# EXERCISE INSTRUCTIONS
The output should be every line below that includes the word "GREEN".

# COLLECTED MATERIAL

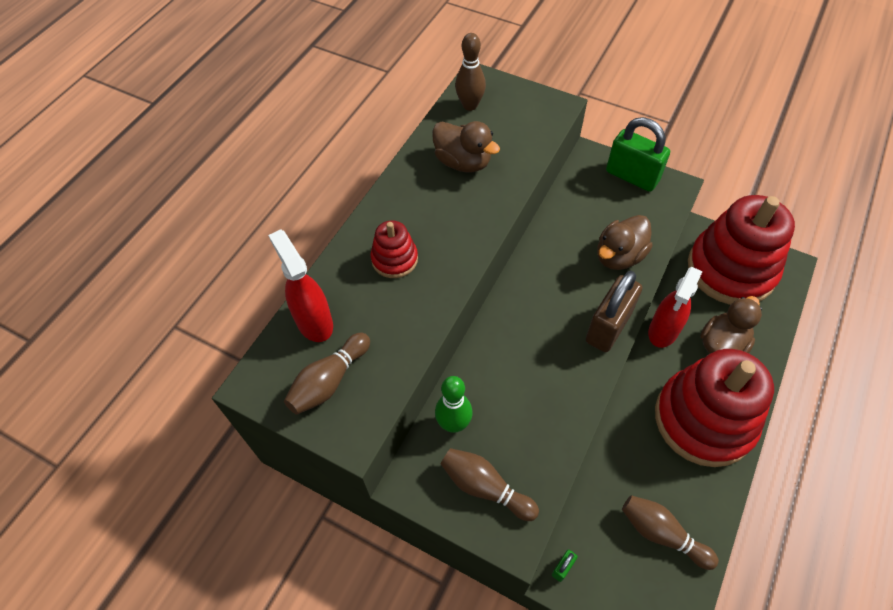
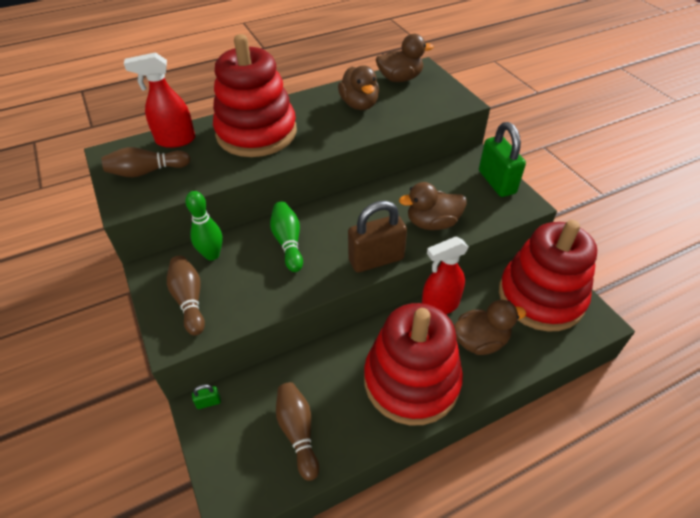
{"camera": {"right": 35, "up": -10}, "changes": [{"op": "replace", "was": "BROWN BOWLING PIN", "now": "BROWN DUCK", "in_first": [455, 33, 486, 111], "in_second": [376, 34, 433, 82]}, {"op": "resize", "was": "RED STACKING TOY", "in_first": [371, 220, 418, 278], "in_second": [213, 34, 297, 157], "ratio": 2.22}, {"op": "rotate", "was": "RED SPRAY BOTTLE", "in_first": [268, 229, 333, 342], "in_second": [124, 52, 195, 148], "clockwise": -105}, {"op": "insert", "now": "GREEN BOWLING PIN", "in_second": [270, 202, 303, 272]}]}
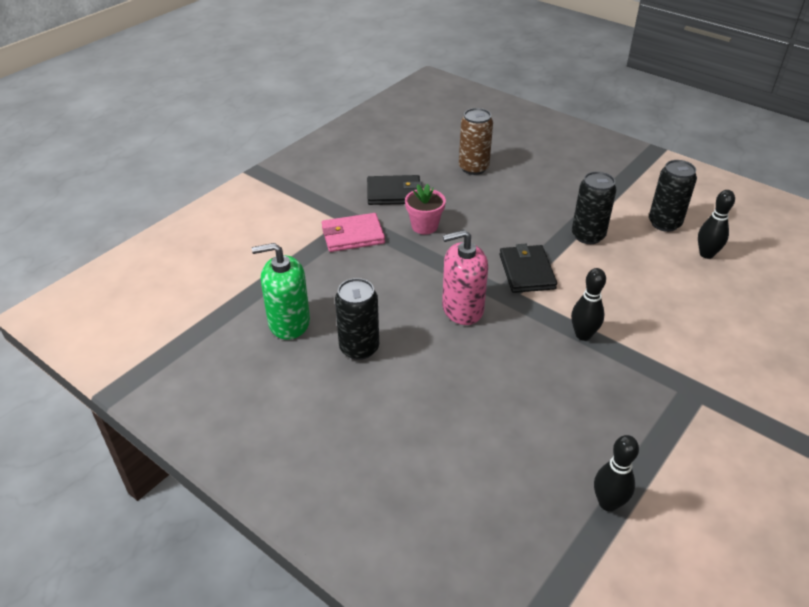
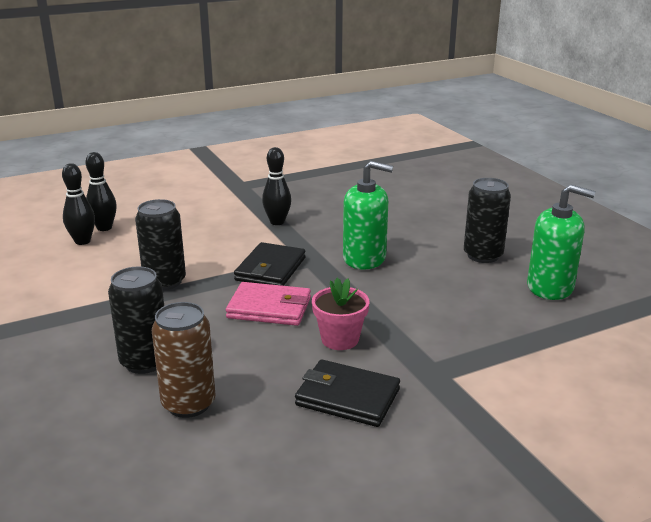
{"camera": {"right": -155, "up": -15}, "changes": [{"op": "move", "was": "BLACK CAN", "in_first": [649, 160, 697, 232], "in_second": [108, 266, 164, 374]}, {"op": "move", "was": "PINK WALLET", "in_first": [322, 213, 385, 252], "in_second": [226, 282, 311, 326]}, {"op": "recolor", "was": "PINK SOAP DISPENSER", "now": "GREEN SOAP DISPENSER", "in_first": [442, 230, 488, 325], "in_second": [343, 161, 393, 270]}, {"op": "move", "was": "BLACK BOWLING PIN", "in_first": [594, 435, 639, 512], "in_second": [86, 152, 117, 231]}]}
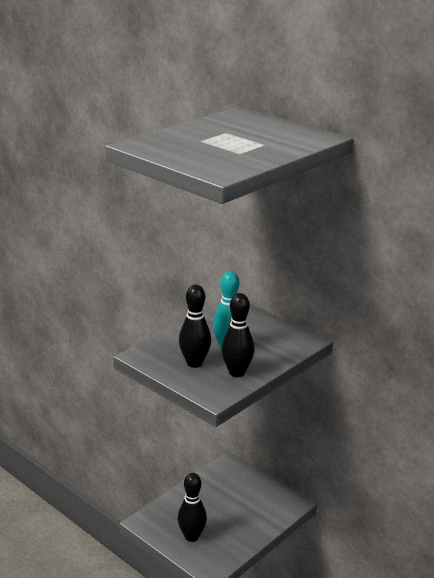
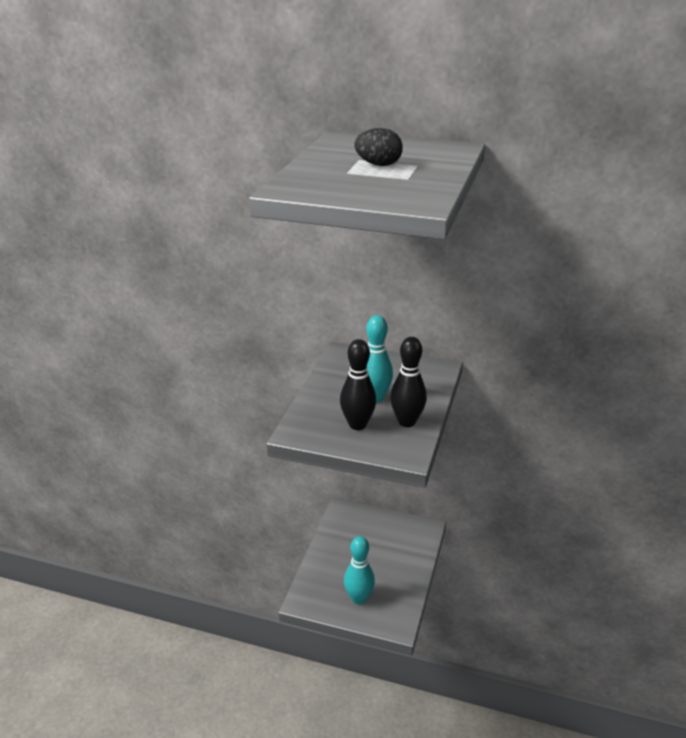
{"camera": {"right": -25, "up": 5}, "changes": [{"op": "recolor", "was": "BLACK BOWLING PIN", "now": "TURQUOISE BOWLING PIN", "in_first": [178, 473, 207, 542], "in_second": [344, 536, 375, 605]}, {"op": "insert", "now": "BLACK EGG", "in_second": [354, 128, 403, 166]}]}
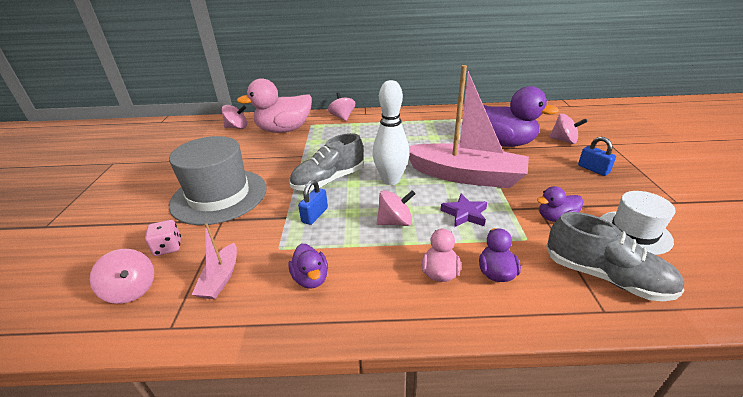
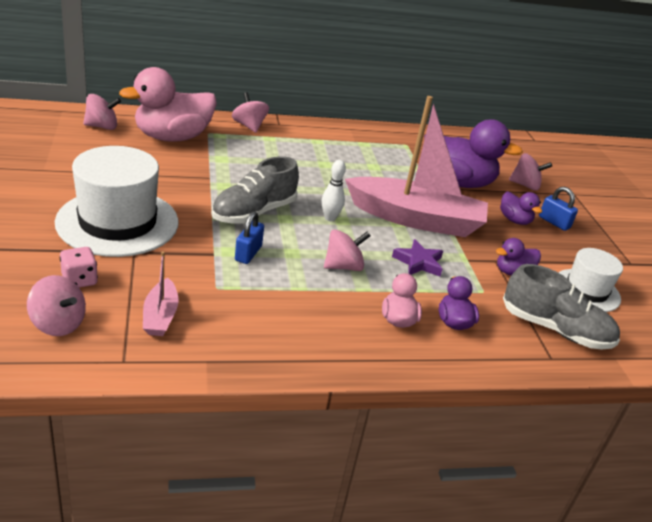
{"camera": {"right": -15, "up": 0}, "changes": [{"op": "resize", "was": "WHITE BOWLING PIN", "in_first": [373, 80, 410, 185], "in_second": [321, 160, 346, 221], "ratio": 0.54}, {"op": "recolor", "was": "GREY HAT", "now": "WHITE HAT", "in_first": [169, 136, 266, 225], "in_second": [55, 146, 179, 257]}, {"op": "move", "was": "PURPLE DUCK", "in_first": [288, 244, 328, 289], "in_second": [500, 191, 542, 225]}]}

# EXPECTED ANSWER
{"camera": {"right": 35, "up": -10}, "changes": [{"op": "replace", "was": "BROWN BOWLING PIN", "now": "BROWN DUCK", "in_first": [455, 33, 486, 111], "in_second": [376, 34, 433, 82]}, {"op": "resize", "was": "RED STACKING TOY", "in_first": [371, 220, 418, 278], "in_second": [213, 34, 297, 157], "ratio": 2.22}, {"op": "rotate", "was": "RED SPRAY BOTTLE", "in_first": [268, 229, 333, 342], "in_second": [124, 52, 195, 148], "clockwise": -105}, {"op": "insert", "now": "GREEN BOWLING PIN", "in_second": [270, 202, 303, 272]}]}
{"camera": {"right": -155, "up": -15}, "changes": [{"op": "move", "was": "BLACK CAN", "in_first": [649, 160, 697, 232], "in_second": [108, 266, 164, 374]}, {"op": "move", "was": "PINK WALLET", "in_first": [322, 213, 385, 252], "in_second": [226, 282, 311, 326]}, {"op": "recolor", "was": "PINK SOAP DISPENSER", "now": "GREEN SOAP DISPENSER", "in_first": [442, 230, 488, 325], "in_second": [343, 161, 393, 270]}, {"op": "move", "was": "BLACK BOWLING PIN", "in_first": [594, 435, 639, 512], "in_second": [86, 152, 117, 231]}]}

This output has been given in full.